Instructions for the task:
Every line of the material below needs to be copied exactly; omit the pictures.

Dataset content:
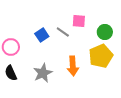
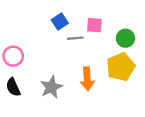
gray line: (63, 32) -> (75, 38), turned -40
blue square: (42, 35) -> (60, 21), moved

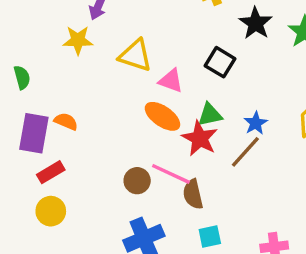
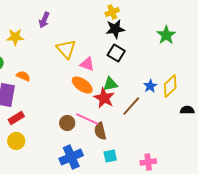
black star: (256, 23) -> (115, 29), moved, turned 30
yellow star: (78, 40) -> (15, 37), moved
yellow triangle: (135, 55) -> (66, 49), turned 30
orange semicircle: (66, 121) -> (23, 76), moved
blue star: (256, 123) -> (150, 86), moved

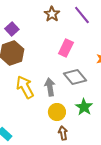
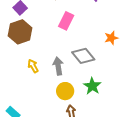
pink rectangle: (66, 48) -> (66, 21), moved
yellow arrow: (25, 87) -> (33, 66), size x0.6

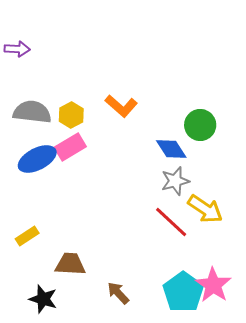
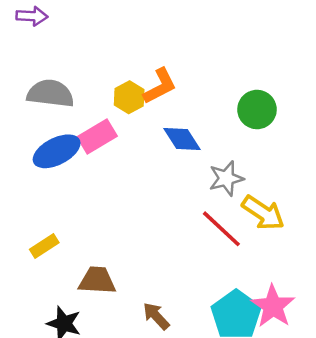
orange L-shape: (121, 106) -> (160, 86), turned -68
yellow hexagon: (71, 115) -> (129, 97), moved
blue diamond: (171, 149) -> (182, 139), moved

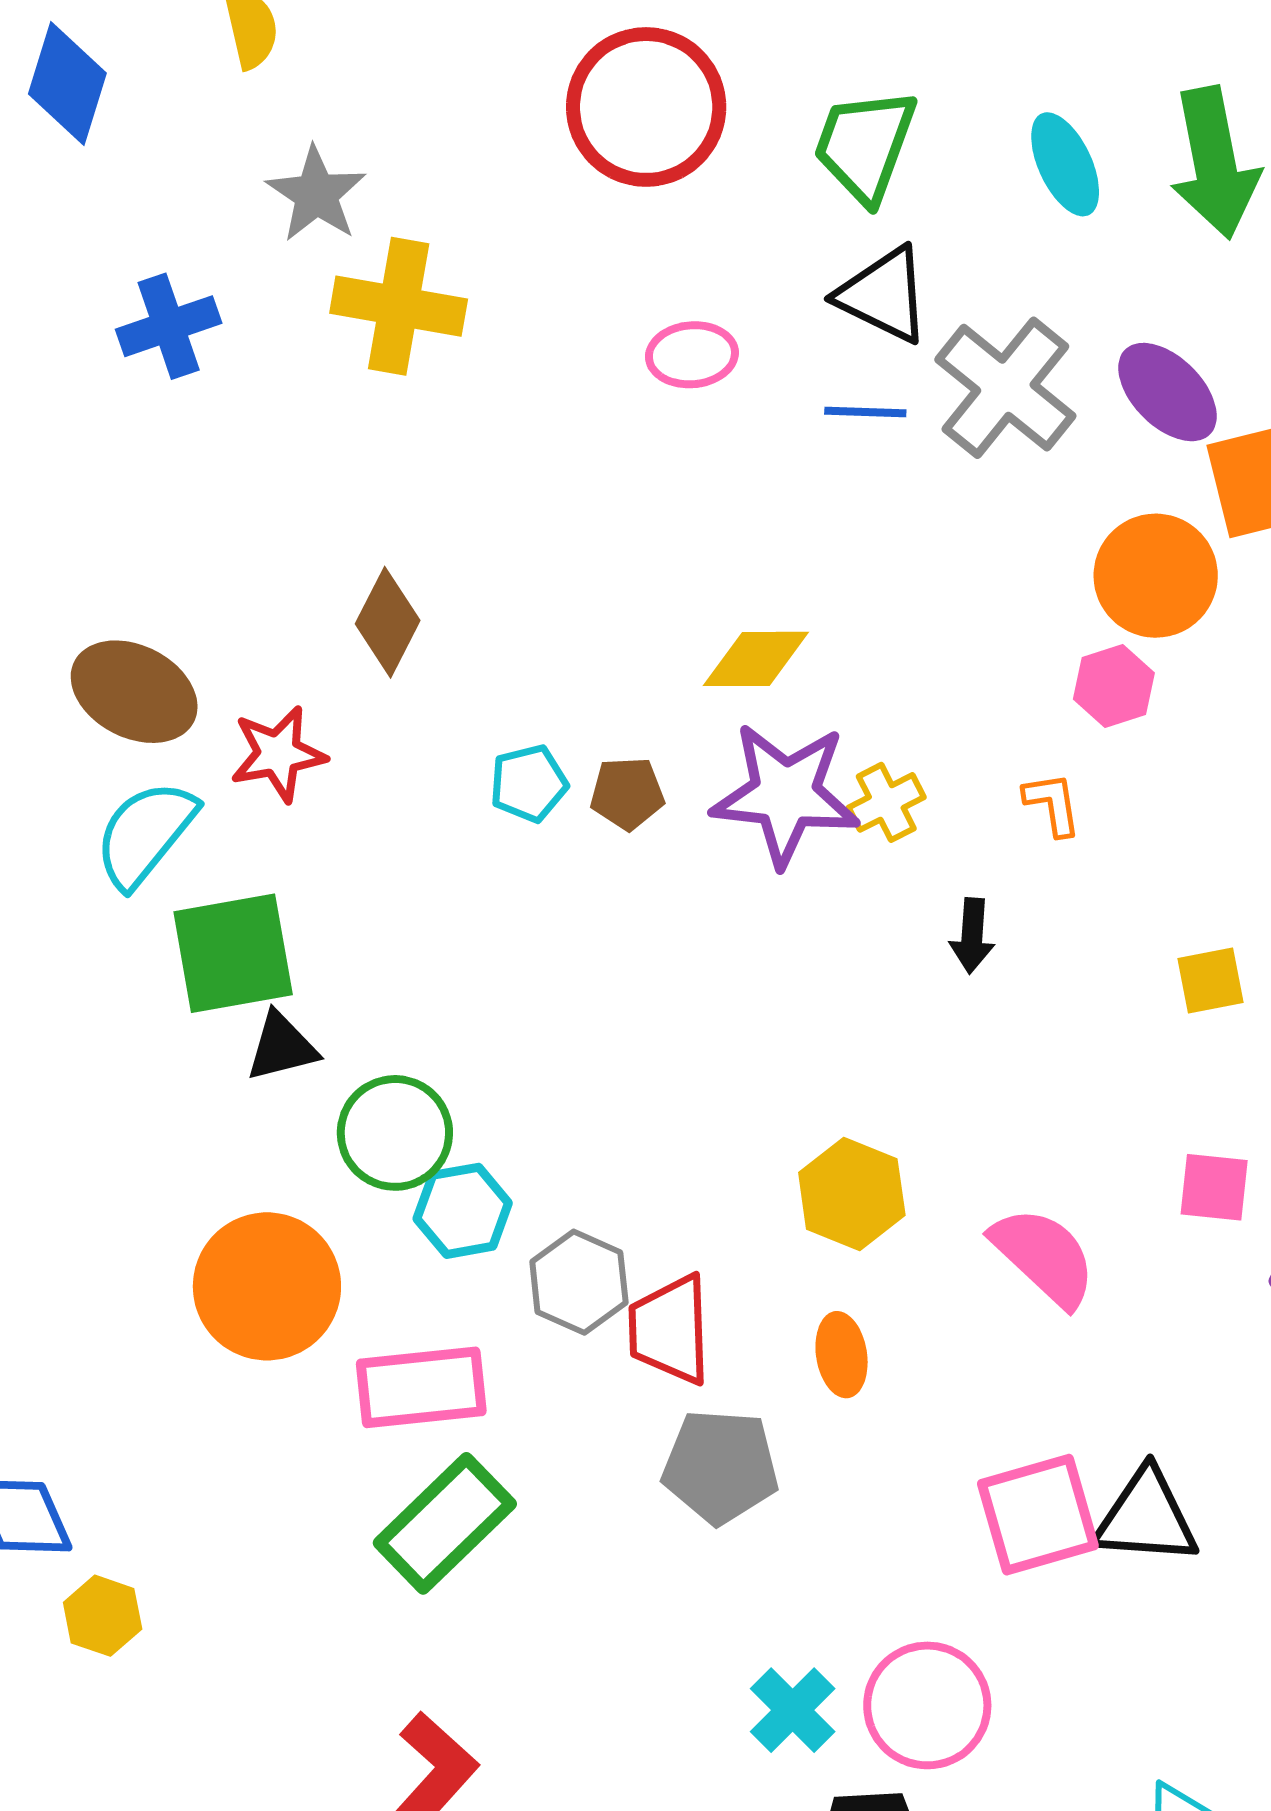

Written response:
gray line: (63, 32) -> (75, 38), turned -40
blue square: (42, 35) -> (60, 21), moved

black star: (256, 23) -> (115, 29), moved, turned 30
yellow star: (78, 40) -> (15, 37), moved
yellow triangle: (135, 55) -> (66, 49), turned 30
orange semicircle: (66, 121) -> (23, 76), moved
blue star: (256, 123) -> (150, 86), moved

pink rectangle: (66, 48) -> (66, 21), moved
yellow arrow: (25, 87) -> (33, 66), size x0.6

orange L-shape: (121, 106) -> (160, 86), turned -68
yellow hexagon: (71, 115) -> (129, 97), moved
blue diamond: (171, 149) -> (182, 139), moved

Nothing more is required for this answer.